Work to be completed:
Retype all of the data. Every line must match exactly.

Before-and-after object listings:
╭──
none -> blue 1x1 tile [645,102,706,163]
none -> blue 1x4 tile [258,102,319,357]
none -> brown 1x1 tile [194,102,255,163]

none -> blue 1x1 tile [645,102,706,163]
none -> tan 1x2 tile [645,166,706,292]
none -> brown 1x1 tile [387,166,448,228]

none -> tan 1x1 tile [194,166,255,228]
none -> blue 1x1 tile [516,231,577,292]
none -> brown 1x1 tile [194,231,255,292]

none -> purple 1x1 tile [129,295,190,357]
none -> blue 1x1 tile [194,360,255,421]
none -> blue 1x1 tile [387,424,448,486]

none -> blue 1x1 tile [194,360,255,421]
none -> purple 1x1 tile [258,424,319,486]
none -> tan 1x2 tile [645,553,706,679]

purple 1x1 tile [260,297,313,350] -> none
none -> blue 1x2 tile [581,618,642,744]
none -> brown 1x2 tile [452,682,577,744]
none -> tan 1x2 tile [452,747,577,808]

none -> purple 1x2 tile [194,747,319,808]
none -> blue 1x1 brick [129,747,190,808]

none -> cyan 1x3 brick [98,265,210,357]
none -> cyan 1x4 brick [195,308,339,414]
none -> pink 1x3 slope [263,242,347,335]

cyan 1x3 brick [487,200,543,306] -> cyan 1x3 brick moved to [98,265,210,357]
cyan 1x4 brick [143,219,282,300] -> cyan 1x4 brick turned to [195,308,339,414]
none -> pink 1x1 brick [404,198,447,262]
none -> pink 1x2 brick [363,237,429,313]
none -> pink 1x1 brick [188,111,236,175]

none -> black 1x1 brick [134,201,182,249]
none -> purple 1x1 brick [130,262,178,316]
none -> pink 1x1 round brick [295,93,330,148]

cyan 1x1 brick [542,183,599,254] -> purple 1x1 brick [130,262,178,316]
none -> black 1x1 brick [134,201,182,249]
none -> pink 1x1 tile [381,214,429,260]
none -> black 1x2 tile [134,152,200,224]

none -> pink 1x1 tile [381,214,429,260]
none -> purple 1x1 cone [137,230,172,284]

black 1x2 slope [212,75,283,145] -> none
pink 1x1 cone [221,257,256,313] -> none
╰──
Response box:
none -> blue 1x1 tile [645,102,706,163]
none -> blue 1x4 tile [258,102,319,357]
none -> brown 1x1 tile [194,102,255,163]

none -> blue 1x1 tile [645,102,706,163]
none -> tan 1x2 tile [645,166,706,292]
none -> brown 1x1 tile [387,166,448,228]

none -> tan 1x1 tile [194,166,255,228]
none -> blue 1x1 tile [516,231,577,292]
none -> brown 1x1 tile [194,231,255,292]

none -> purple 1x1 tile [129,295,190,357]
none -> blue 1x1 tile [194,360,255,421]
none -> blue 1x1 tile [387,424,448,486]

none -> blue 1x1 tile [194,360,255,421]
none -> purple 1x1 tile [258,424,319,486]
none -> tan 1x2 tile [645,553,706,679]

purple 1x1 tile [260,297,313,350] -> none
none -> blue 1x2 tile [581,618,642,744]
none -> brown 1x2 tile [452,682,577,744]
none -> tan 1x2 tile [452,747,577,808]

none -> purple 1x2 tile [194,747,319,808]
none -> blue 1x1 brick [129,747,190,808]

none -> cyan 1x3 brick [98,265,210,357]
none -> cyan 1x4 brick [195,308,339,414]
none -> pink 1x3 slope [263,242,347,335]

cyan 1x3 brick [487,200,543,306] -> cyan 1x3 brick moved to [98,265,210,357]
cyan 1x4 brick [143,219,282,300] -> cyan 1x4 brick turned to [195,308,339,414]
none -> pink 1x1 brick [404,198,447,262]
none -> pink 1x2 brick [363,237,429,313]
none -> pink 1x1 brick [188,111,236,175]

none -> black 1x1 brick [134,201,182,249]
none -> purple 1x1 brick [130,262,178,316]
none -> pink 1x1 round brick [295,93,330,148]

cyan 1x1 brick [542,183,599,254] -> purple 1x1 brick [130,262,178,316]
none -> black 1x1 brick [134,201,182,249]
none -> pink 1x1 tile [381,214,429,260]
none -> black 1x2 tile [134,152,200,224]

none -> pink 1x1 tile [381,214,429,260]
none -> purple 1x1 cone [137,230,172,284]

black 1x2 slope [212,75,283,145] -> none
pink 1x1 cone [221,257,256,313] -> none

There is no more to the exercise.